┌────────

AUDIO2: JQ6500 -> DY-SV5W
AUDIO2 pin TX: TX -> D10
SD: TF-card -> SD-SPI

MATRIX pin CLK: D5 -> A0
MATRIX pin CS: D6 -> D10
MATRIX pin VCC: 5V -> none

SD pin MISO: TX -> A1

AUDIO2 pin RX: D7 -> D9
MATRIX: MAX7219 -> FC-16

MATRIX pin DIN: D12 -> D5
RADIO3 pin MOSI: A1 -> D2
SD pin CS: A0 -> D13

└────────

The result should be the lines from the line with "MATRIX pin VCC: 5V -> none" to the last line of the material, returned exactly and without any other line.

(Result of this task)
MATRIX pin VCC: 5V -> none

SD pin MISO: TX -> A1

AUDIO2 pin RX: D7 -> D9
MATRIX: MAX7219 -> FC-16

MATRIX pin DIN: D12 -> D5
RADIO3 pin MOSI: A1 -> D2
SD pin CS: A0 -> D13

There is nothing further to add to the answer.